WHAT THIS TASK INVOLVES.
Copy each line of the records below that has "green" in it.

Top of RECORDS FOR THE TASK

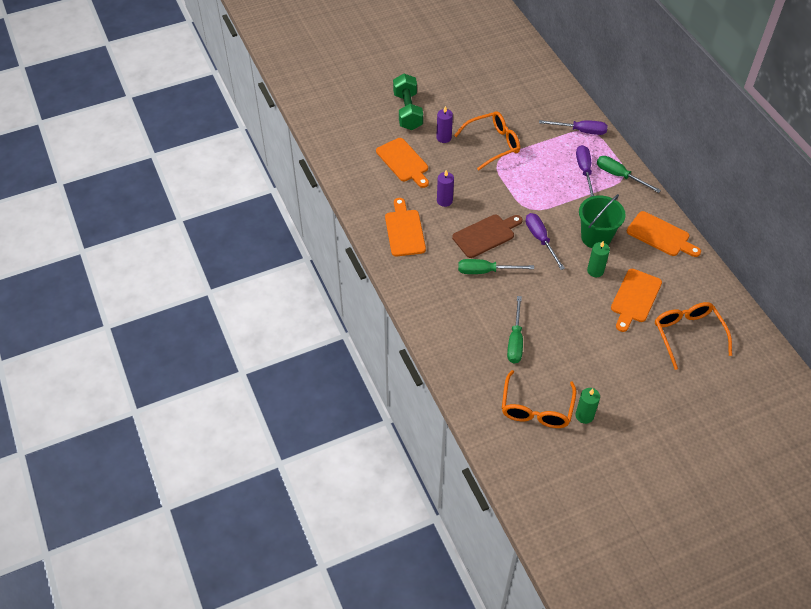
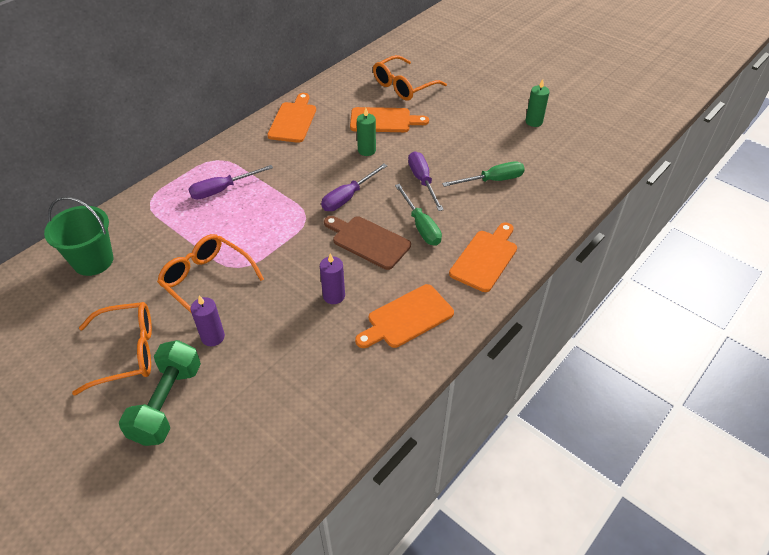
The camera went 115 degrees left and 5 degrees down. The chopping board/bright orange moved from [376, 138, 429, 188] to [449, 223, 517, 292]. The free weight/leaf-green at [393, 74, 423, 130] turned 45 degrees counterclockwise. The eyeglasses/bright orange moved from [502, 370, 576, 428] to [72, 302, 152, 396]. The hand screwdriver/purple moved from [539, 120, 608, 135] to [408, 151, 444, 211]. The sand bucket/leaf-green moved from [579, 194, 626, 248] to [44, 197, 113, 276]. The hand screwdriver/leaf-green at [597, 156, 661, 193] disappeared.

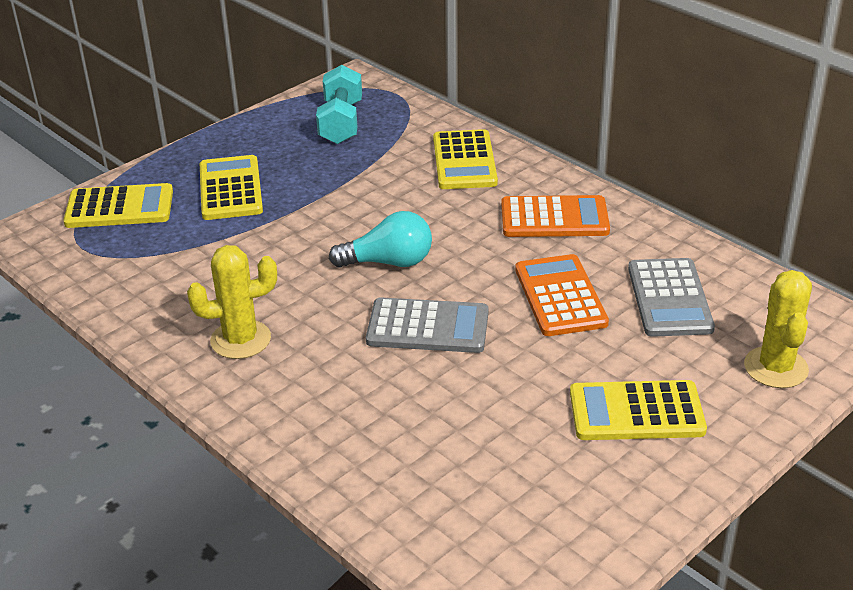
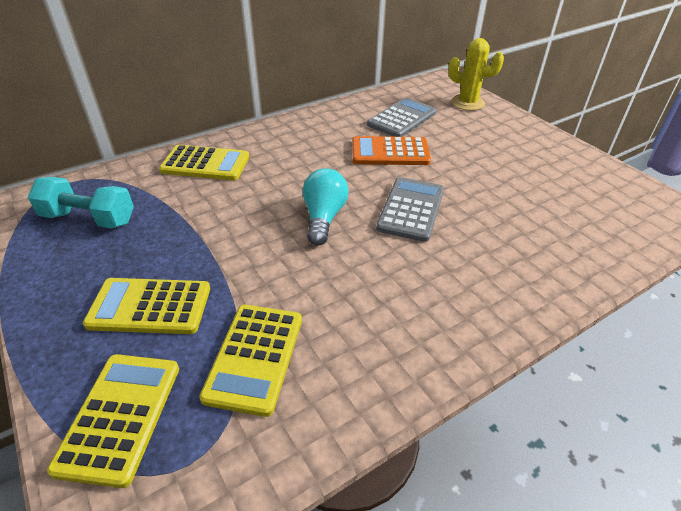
The camera went 80 degrees left and 5 degrees up. The prickly plant/bright yellow at [187, 245, 277, 359] disappeared. The calculator/bright orange at [501, 195, 610, 237] disappeared. The calculator/bright yellow moved from [570, 380, 707, 440] to [199, 305, 302, 417]. The calculator/grey at [628, 258, 715, 337] turned 60 degrees counterclockwise.

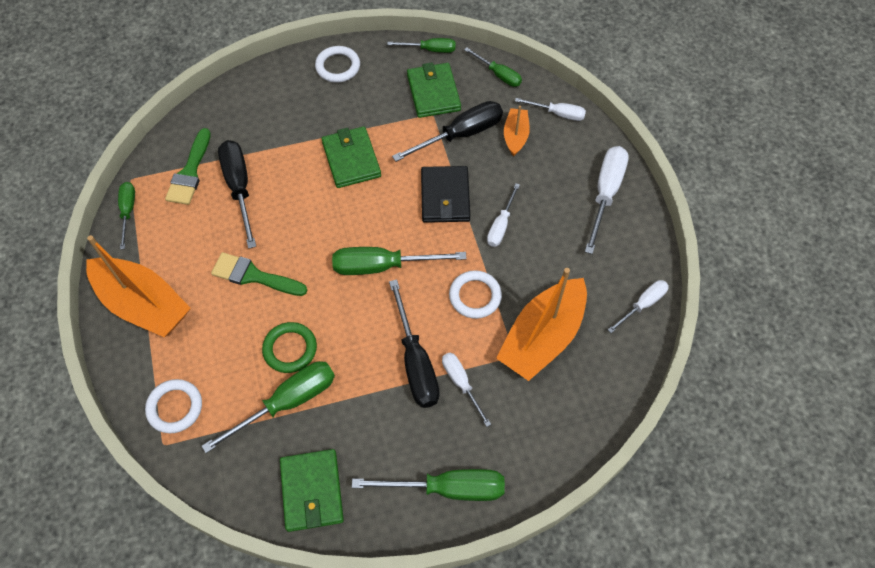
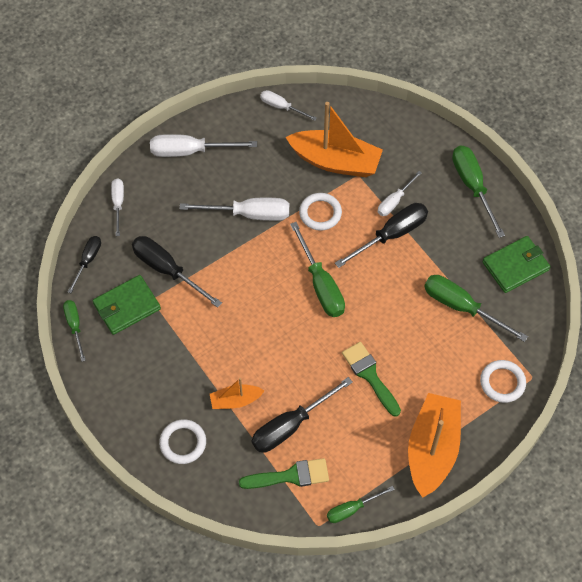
The camera went 110 degrees left and 0 degrees up. The paintbrush/leaf-green at [211, 252, 308, 296] turned 150 degrees clockwise. The ring/leaf-green at [262, 322, 317, 373] disappeared. The ring/white moved from [315, 46, 360, 83] to [159, 419, 206, 464]. The wallet/leaf-green at [322, 126, 381, 188] disappeared. The wallet/black at [421, 166, 470, 223] disappeared. The hand screwdriver/leaf-green at [464, 47, 522, 87] became the hand screwdriver/black at [68, 236, 101, 293]. The hand screwdriver/white at [487, 183, 520, 247] changed to 1.68 times the size. The toy boat/bright orange moved from [504, 106, 530, 157] to [210, 378, 264, 409].

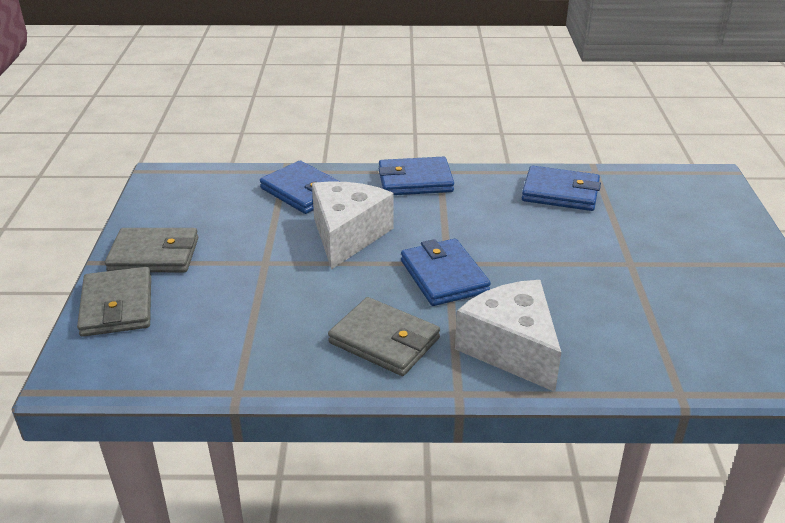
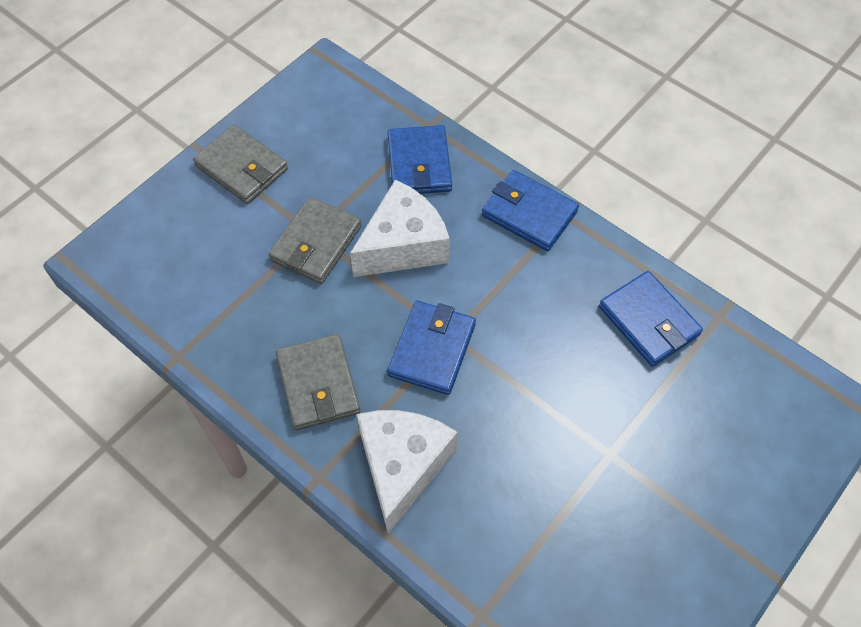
The camera went 40 degrees right and 25 degrees up. The wallet/grey moved from [77, 267, 151, 337] to [269, 197, 362, 284].

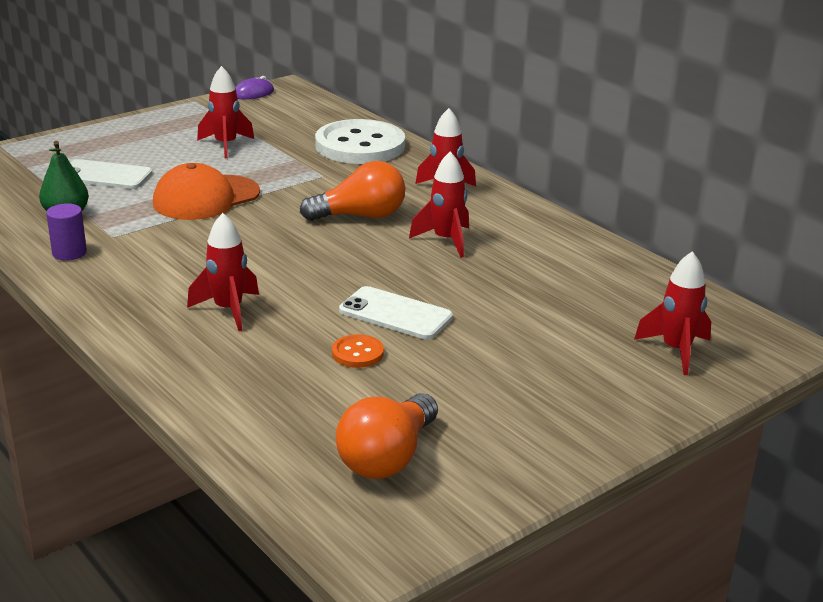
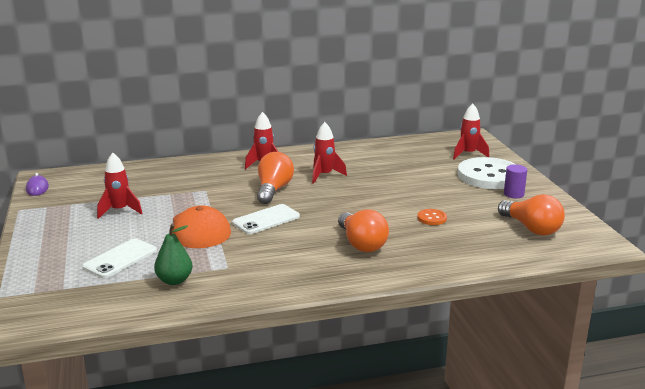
The camera went 65 degrees left and 5 degrees down. The cylinder/purple moved from [46, 203, 87, 261] to [504, 164, 527, 198]. The spaceship/red at [187, 213, 259, 331] was replaced by the light bulb/bright orange at [338, 209, 389, 252]. The shirt button/white moved from [315, 119, 405, 164] to [458, 157, 515, 189]. The phone/white moved from [339, 286, 453, 339] to [232, 204, 300, 234].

Bottom of RECORDS FOR THE TASK

WRITTEN ANSWER.
The camera went 115 degrees left and 5 degrees down. The chopping board/bright orange moved from [376, 138, 429, 188] to [449, 223, 517, 292]. The free weight/leaf-green at [393, 74, 423, 130] turned 45 degrees counterclockwise. The eyeglasses/bright orange moved from [502, 370, 576, 428] to [72, 302, 152, 396]. The hand screwdriver/purple moved from [539, 120, 608, 135] to [408, 151, 444, 211]. The sand bucket/leaf-green moved from [579, 194, 626, 248] to [44, 197, 113, 276]. The hand screwdriver/leaf-green at [597, 156, 661, 193] disappeared.
The camera went 110 degrees left and 0 degrees up. The paintbrush/leaf-green at [211, 252, 308, 296] turned 150 degrees clockwise. The ring/leaf-green at [262, 322, 317, 373] disappeared. The ring/white moved from [315, 46, 360, 83] to [159, 419, 206, 464]. The wallet/leaf-green at [322, 126, 381, 188] disappeared. The wallet/black at [421, 166, 470, 223] disappeared. The hand screwdriver/leaf-green at [464, 47, 522, 87] became the hand screwdriver/black at [68, 236, 101, 293]. The hand screwdriver/white at [487, 183, 520, 247] changed to 1.68 times the size. The toy boat/bright orange moved from [504, 106, 530, 157] to [210, 378, 264, 409].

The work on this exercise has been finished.